(Source information begins)

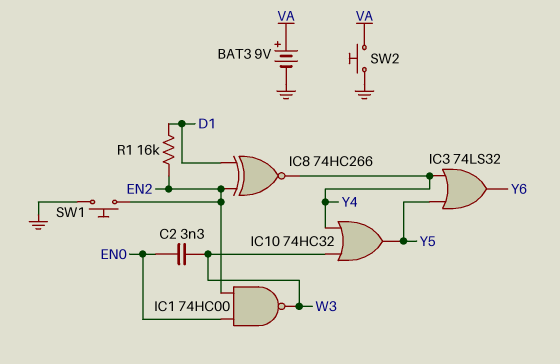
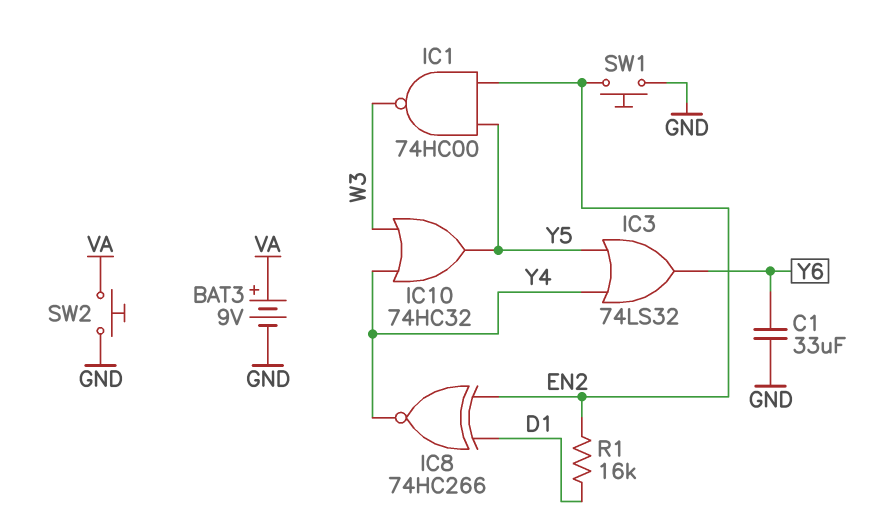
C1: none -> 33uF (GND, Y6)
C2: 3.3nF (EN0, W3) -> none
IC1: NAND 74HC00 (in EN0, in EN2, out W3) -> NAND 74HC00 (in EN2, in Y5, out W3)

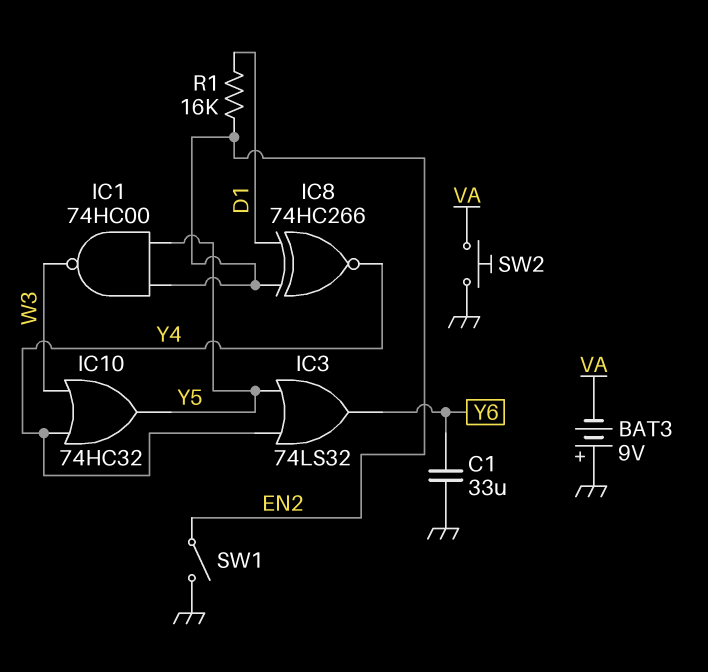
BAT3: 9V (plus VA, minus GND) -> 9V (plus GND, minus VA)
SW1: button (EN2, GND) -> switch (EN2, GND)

(Source information ends)
(Source information begins)

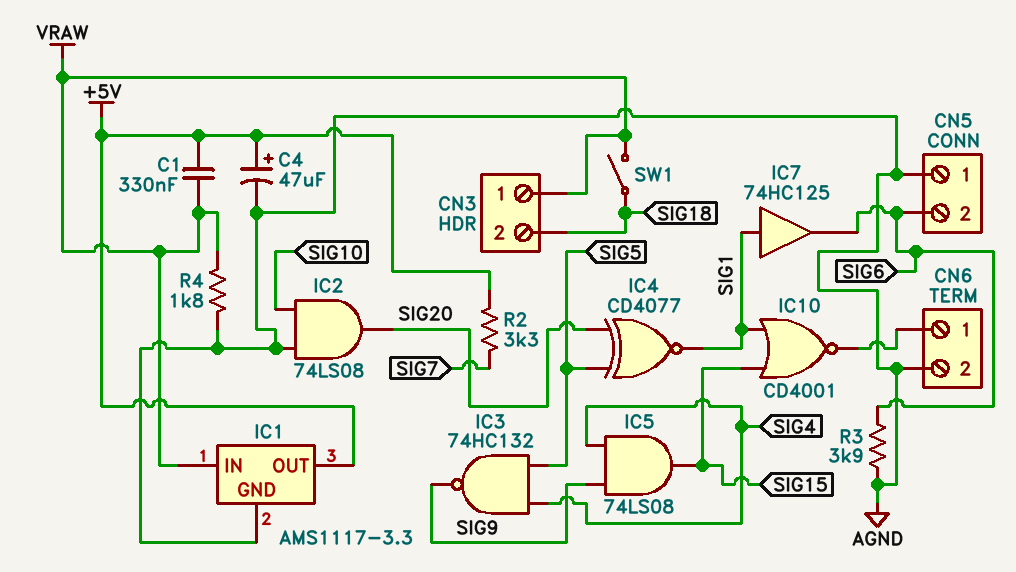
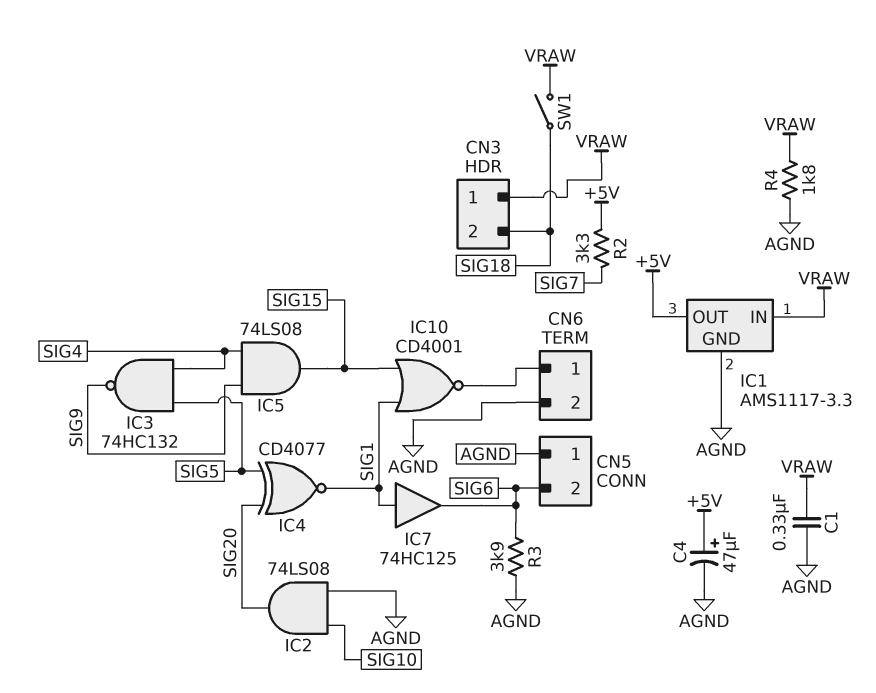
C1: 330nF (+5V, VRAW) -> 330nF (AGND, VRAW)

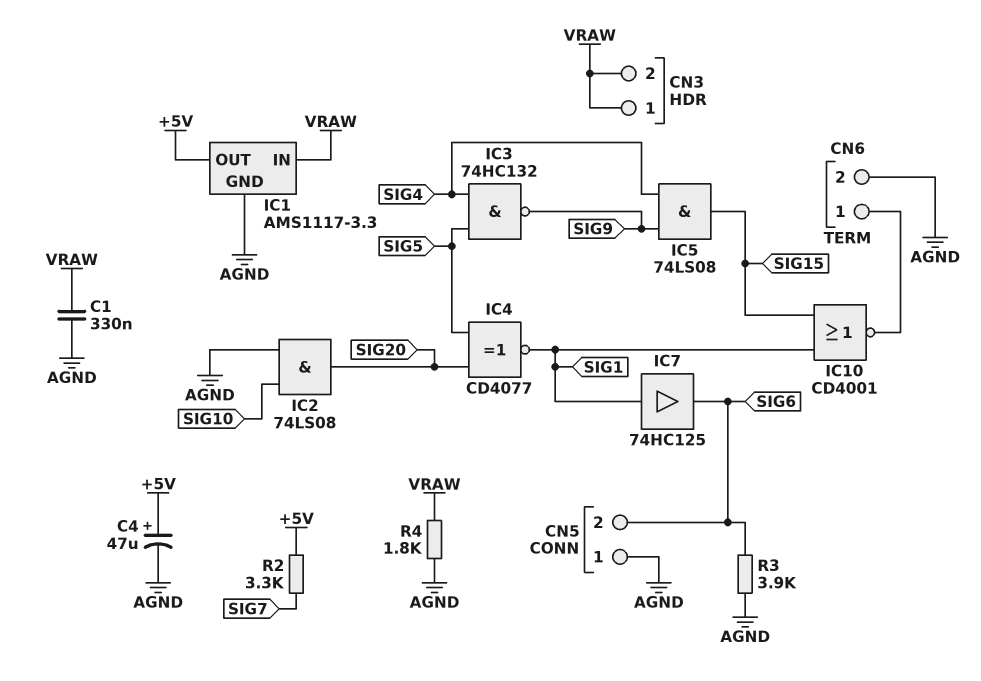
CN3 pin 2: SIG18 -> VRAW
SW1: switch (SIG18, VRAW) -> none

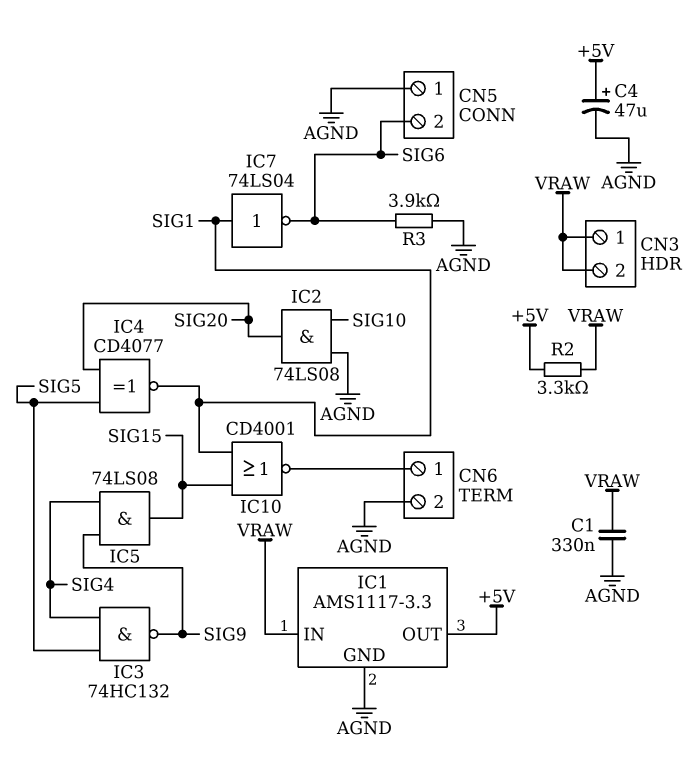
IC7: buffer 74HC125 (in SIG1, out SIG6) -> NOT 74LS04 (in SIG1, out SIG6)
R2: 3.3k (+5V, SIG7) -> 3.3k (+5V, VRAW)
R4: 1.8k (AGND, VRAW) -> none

(Source information ends)

**Goal of the exercise**
Return from the data every line that holds "switch".

**Exercise solution**
SW1: button (EN2, GND) -> switch (EN2, GND)
SW1: switch (SIG18, VRAW) -> none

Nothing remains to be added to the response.